### PROBLEM TO WORK ON
Among the records, which lines include "apple"? List them.
(DATA SECTION begins)
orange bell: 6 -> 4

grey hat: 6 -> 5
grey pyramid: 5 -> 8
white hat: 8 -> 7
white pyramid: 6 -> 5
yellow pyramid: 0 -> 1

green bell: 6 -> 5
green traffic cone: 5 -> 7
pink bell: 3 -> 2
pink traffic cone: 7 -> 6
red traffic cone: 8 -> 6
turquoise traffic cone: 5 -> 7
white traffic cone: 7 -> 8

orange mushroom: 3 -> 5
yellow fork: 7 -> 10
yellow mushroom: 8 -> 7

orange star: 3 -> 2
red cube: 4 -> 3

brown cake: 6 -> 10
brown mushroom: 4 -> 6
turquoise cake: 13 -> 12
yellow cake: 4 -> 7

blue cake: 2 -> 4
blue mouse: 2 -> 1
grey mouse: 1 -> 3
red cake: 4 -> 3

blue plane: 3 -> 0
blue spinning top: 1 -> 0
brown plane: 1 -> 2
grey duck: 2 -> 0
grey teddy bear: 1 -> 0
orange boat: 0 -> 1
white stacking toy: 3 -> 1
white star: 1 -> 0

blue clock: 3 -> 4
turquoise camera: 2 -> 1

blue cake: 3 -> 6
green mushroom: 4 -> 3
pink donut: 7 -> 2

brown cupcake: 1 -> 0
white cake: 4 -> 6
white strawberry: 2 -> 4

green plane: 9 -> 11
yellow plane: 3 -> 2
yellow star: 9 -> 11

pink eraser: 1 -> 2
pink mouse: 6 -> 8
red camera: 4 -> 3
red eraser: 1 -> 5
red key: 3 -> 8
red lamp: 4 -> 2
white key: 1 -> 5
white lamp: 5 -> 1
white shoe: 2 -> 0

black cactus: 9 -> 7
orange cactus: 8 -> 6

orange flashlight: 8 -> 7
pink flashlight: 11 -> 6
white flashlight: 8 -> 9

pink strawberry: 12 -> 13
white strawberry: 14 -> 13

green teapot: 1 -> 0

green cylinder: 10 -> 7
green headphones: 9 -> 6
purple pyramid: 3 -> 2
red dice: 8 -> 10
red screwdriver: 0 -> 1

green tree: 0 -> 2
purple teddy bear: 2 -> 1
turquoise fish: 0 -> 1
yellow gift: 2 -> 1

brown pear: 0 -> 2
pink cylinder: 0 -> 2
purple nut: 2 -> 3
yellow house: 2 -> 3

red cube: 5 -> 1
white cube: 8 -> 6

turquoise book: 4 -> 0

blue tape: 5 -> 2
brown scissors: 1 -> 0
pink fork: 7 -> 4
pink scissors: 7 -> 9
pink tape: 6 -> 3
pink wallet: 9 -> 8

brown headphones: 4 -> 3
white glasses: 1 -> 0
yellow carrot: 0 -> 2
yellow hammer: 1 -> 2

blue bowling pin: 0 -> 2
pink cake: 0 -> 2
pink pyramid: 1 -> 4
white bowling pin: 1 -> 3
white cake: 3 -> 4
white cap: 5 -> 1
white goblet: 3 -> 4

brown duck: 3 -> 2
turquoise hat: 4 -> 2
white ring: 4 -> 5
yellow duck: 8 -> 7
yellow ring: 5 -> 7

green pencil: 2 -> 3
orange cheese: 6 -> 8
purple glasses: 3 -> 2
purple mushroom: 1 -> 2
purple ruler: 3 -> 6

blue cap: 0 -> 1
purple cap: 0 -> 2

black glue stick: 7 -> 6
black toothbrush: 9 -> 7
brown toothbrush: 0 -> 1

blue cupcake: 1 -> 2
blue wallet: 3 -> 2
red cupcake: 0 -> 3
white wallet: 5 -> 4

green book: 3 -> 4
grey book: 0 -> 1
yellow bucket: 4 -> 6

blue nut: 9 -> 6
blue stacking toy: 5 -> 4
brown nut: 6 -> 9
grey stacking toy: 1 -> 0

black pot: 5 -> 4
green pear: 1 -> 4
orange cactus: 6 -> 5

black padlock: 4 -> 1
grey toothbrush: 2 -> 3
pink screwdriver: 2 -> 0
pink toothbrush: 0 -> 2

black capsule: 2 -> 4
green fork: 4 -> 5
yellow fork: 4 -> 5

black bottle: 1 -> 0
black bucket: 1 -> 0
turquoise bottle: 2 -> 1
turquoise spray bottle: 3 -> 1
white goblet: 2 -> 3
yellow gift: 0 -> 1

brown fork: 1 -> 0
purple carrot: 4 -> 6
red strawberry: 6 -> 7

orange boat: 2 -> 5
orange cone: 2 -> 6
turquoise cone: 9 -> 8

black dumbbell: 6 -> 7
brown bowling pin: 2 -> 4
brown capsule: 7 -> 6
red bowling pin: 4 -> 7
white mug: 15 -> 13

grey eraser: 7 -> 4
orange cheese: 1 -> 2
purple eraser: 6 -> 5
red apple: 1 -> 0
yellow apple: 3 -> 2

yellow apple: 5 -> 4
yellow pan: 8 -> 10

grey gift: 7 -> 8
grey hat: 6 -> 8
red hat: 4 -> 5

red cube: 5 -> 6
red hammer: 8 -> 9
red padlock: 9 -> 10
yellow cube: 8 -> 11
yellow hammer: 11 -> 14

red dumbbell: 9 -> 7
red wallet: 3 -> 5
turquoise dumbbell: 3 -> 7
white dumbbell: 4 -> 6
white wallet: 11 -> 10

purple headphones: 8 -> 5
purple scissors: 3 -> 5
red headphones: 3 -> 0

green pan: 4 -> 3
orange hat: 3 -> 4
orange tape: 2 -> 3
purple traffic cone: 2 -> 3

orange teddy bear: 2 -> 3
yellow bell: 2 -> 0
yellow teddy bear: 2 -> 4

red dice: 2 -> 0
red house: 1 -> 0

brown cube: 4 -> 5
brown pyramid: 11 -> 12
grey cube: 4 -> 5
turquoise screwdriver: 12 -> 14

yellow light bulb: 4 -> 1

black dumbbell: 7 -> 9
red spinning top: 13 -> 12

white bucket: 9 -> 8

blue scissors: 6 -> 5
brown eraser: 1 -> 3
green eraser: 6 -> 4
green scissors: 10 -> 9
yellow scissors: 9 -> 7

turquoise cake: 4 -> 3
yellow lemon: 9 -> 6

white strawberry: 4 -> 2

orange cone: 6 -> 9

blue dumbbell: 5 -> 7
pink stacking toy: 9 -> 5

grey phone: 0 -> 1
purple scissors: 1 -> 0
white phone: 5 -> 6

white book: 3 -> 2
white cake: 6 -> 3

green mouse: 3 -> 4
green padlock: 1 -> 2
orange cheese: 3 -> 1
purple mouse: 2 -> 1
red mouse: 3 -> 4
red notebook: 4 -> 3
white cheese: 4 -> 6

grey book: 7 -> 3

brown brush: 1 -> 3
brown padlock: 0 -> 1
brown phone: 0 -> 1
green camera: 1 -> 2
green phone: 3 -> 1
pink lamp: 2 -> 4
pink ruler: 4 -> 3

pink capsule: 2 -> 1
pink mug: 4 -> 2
(DATA SECTION ends)
### RESPONSE AREA
red apple: 1 -> 0
yellow apple: 3 -> 2
yellow apple: 5 -> 4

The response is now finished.